Exercise brief:
Repeat the rows exactly as they appear, from the line with "Eliska [909, 515]" to the end of the rows, including both ends.

Excerpted data:
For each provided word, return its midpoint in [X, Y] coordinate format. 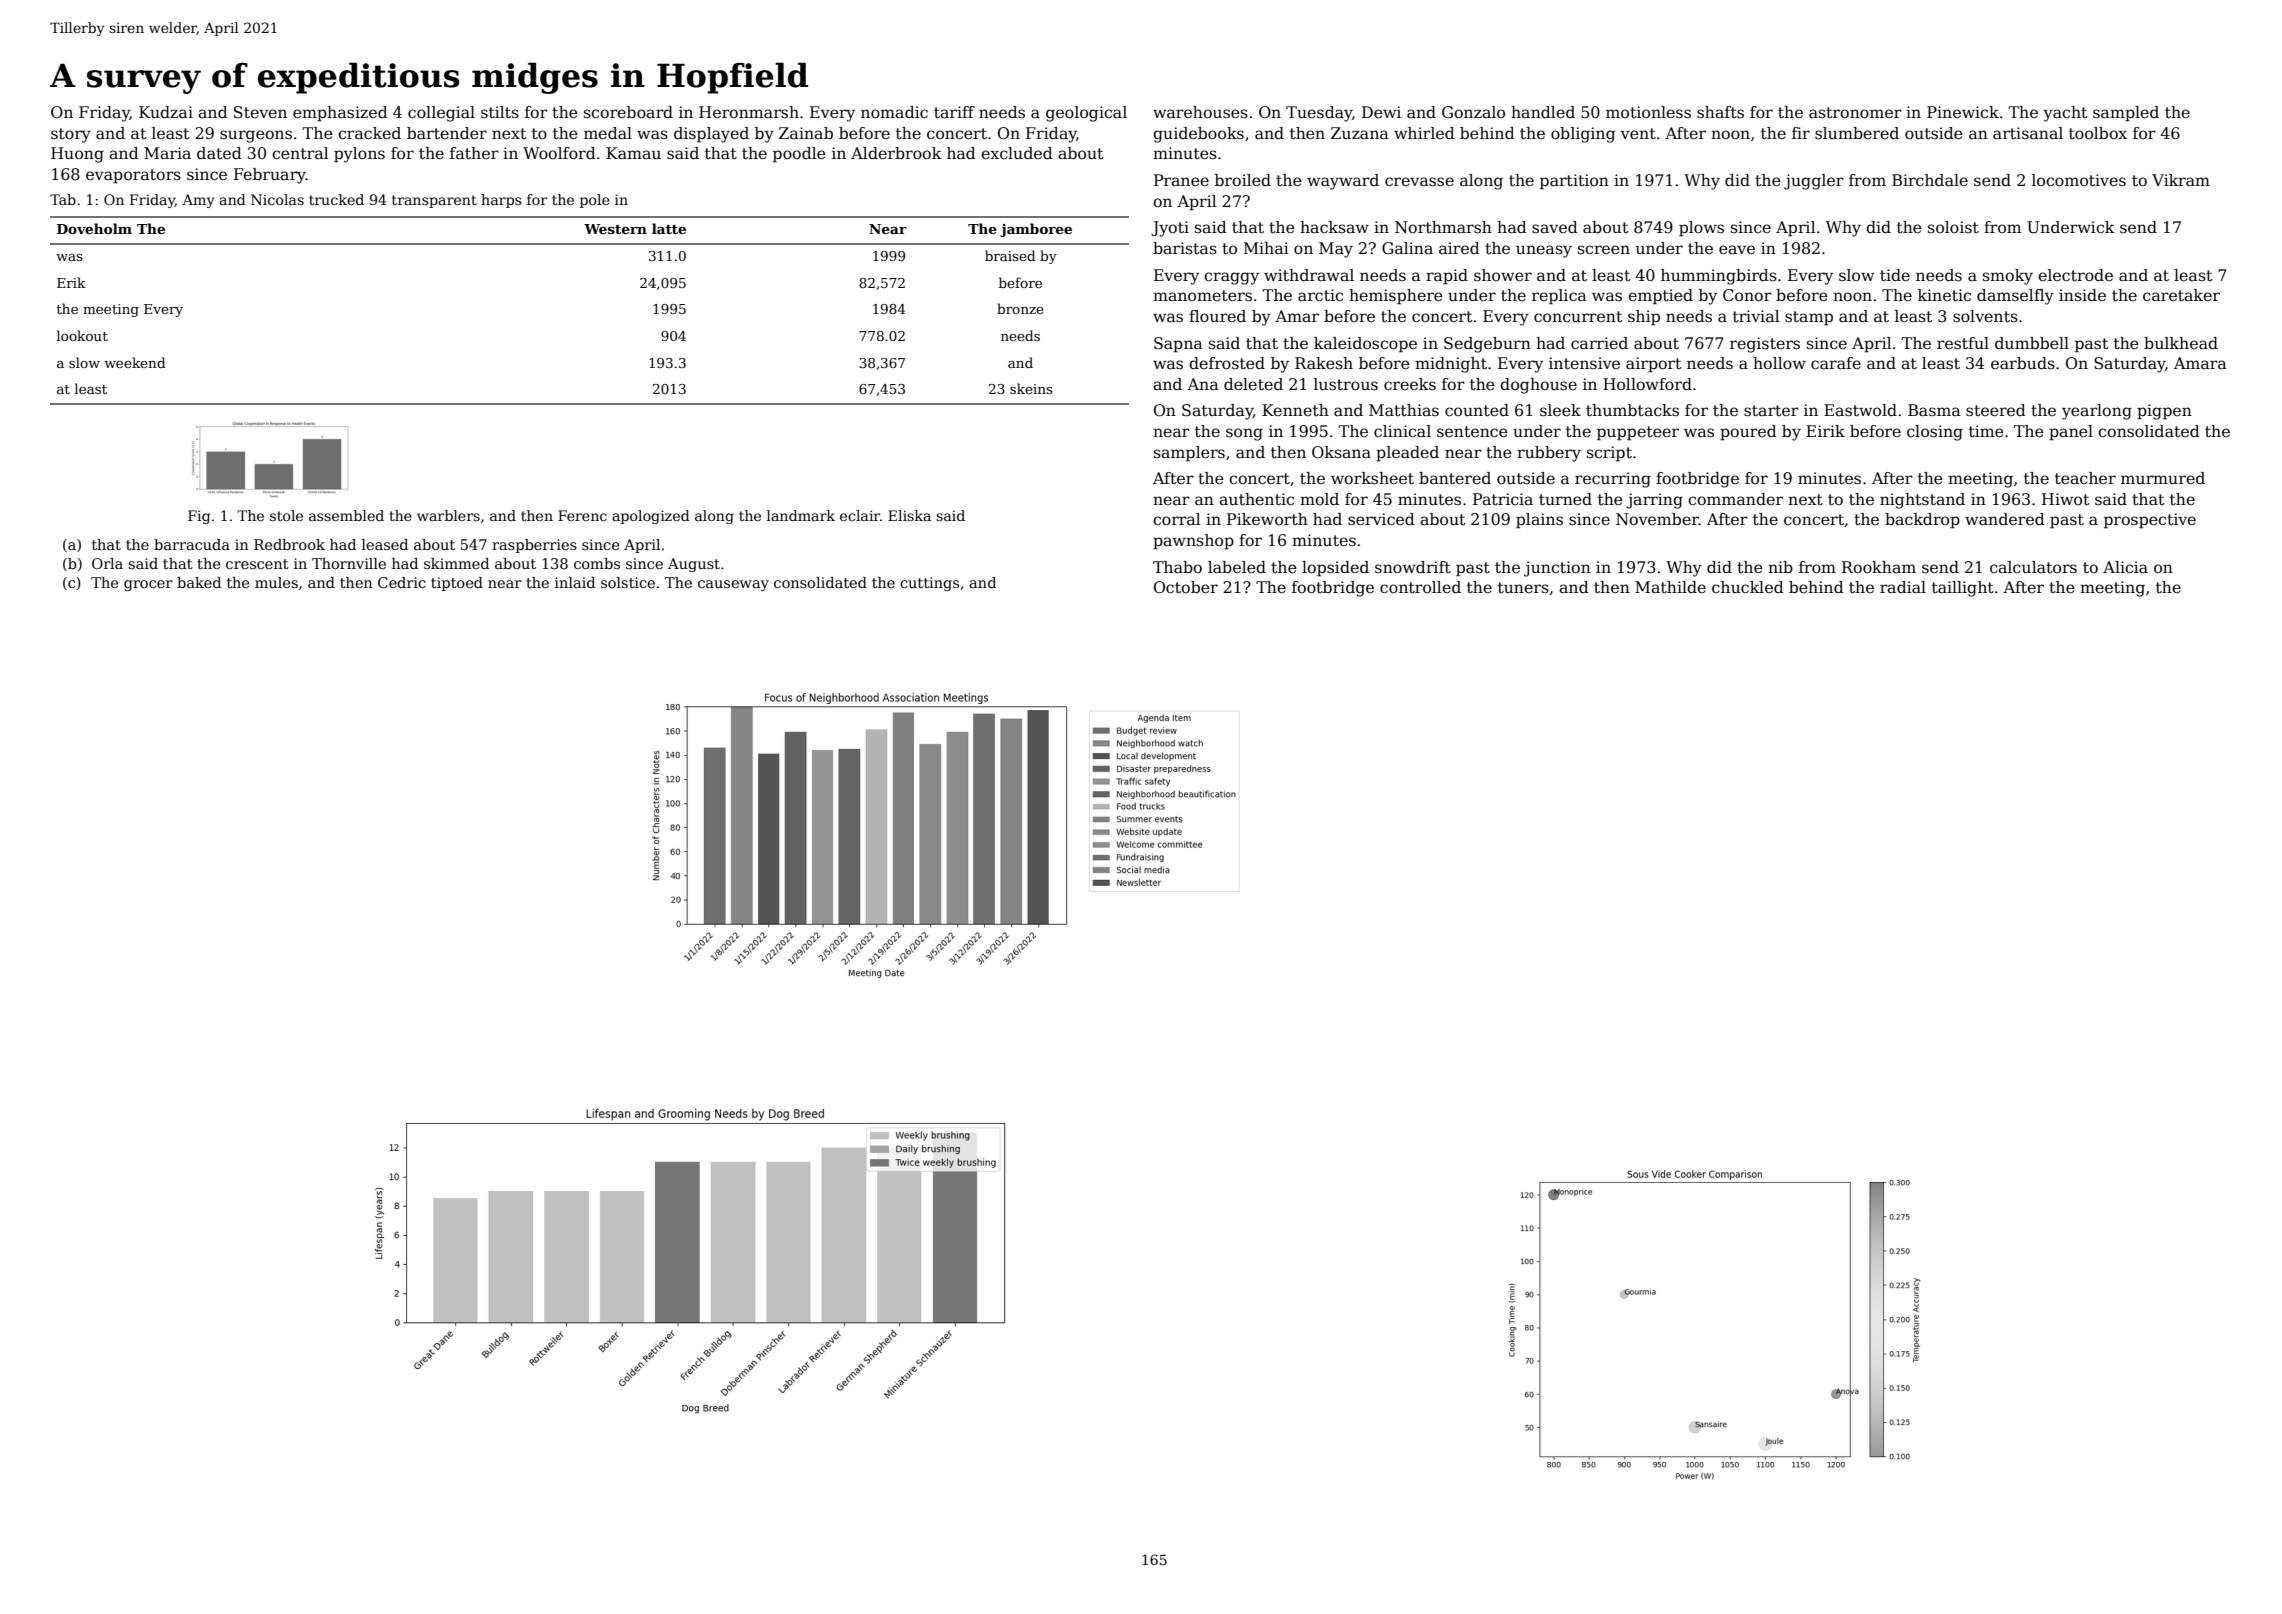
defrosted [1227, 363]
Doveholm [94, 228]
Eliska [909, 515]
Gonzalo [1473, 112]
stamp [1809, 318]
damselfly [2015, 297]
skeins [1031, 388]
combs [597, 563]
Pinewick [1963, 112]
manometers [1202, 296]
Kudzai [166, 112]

Result below:
Eliska [909, 515]
Gonzalo [1473, 112]
stamp [1809, 318]
damselfly [2015, 297]
skeins [1031, 388]
combs [597, 563]
Pinewick [1963, 112]
manometers [1202, 296]
Kudzai [166, 112]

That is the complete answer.